**Task directions:**
The reply should be the records repeated exactly, without any images.

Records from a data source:
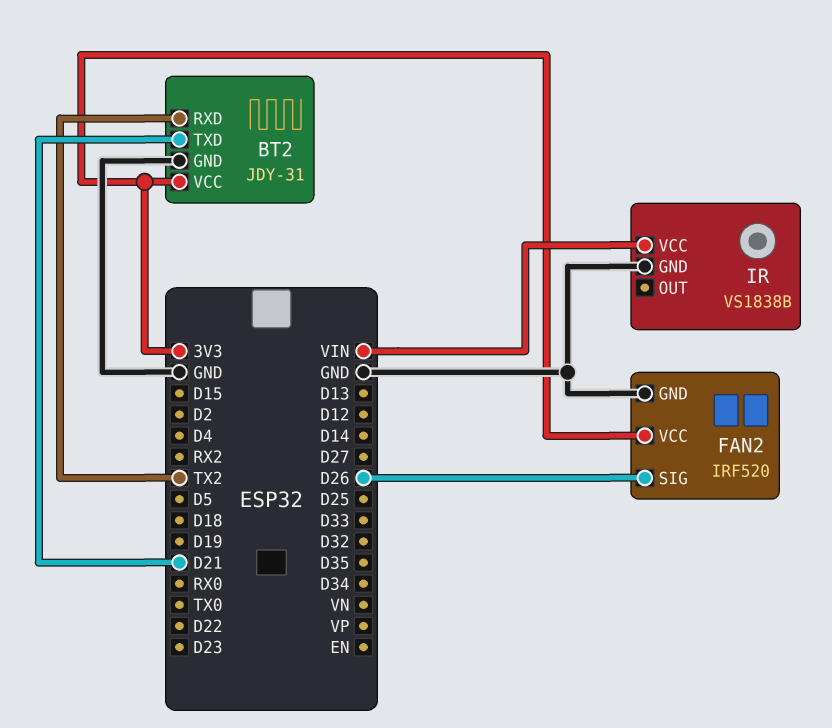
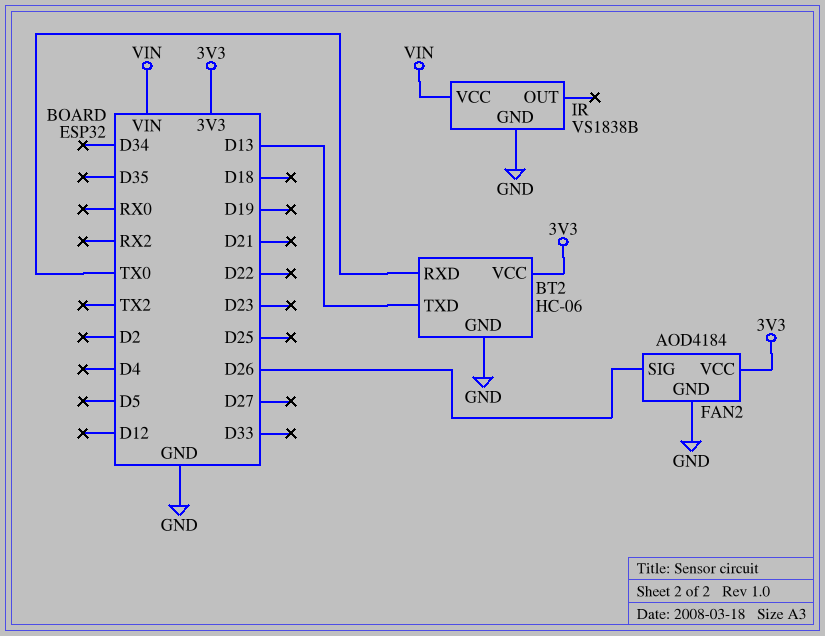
BT2: JDY-31 -> HC-06
BT2 pin RXD: TX2 -> TX0
BT2 pin TXD: D21 -> D13
FAN2: IRF520 -> AOD4184

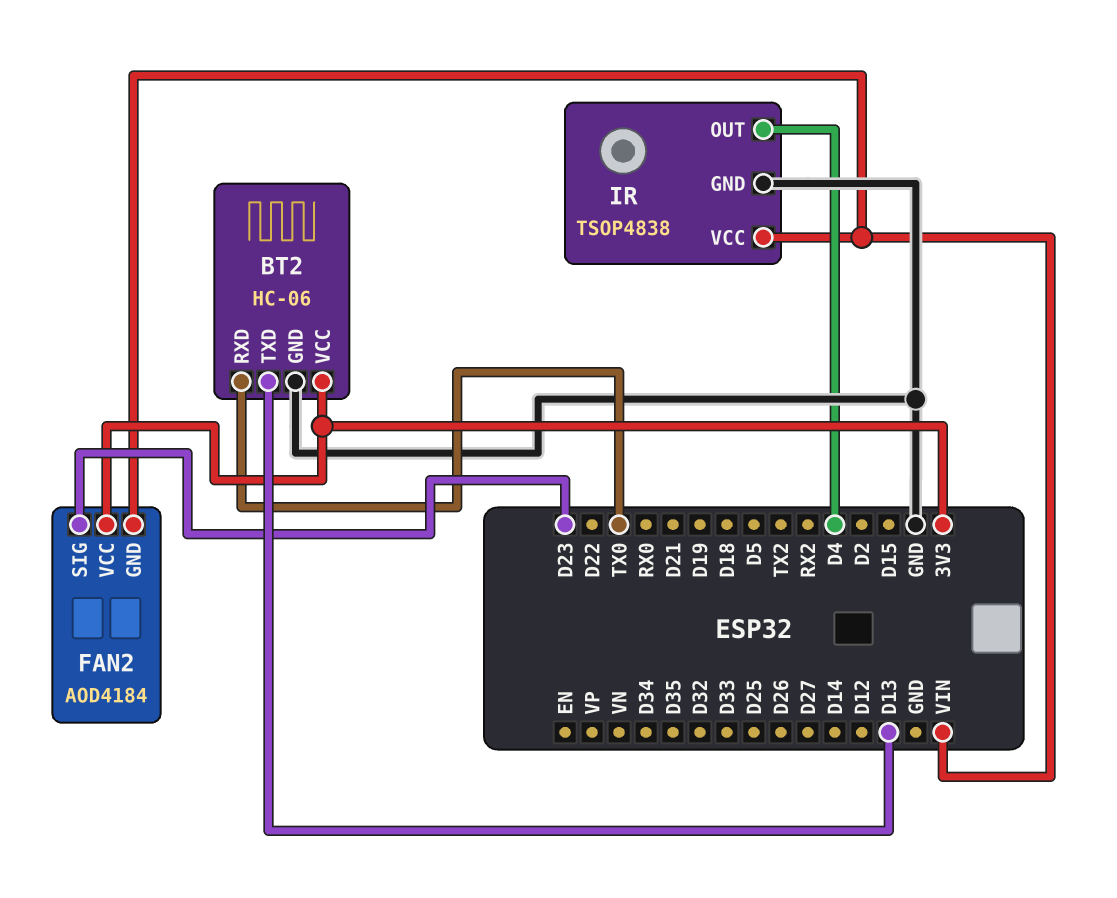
FAN2 pin GND: GND -> VIN
FAN2 pin SIG: D26 -> D23
IR: VS1838B -> TSOP4838
IR pin OUT: none -> D4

**The completed task:**
BT2: JDY-31 -> HC-06
BT2 pin RXD: TX2 -> TX0
BT2 pin TXD: D21 -> D13
FAN2: IRF520 -> AOD4184

FAN2 pin GND: GND -> VIN
FAN2 pin SIG: D26 -> D23
IR: VS1838B -> TSOP4838
IR pin OUT: none -> D4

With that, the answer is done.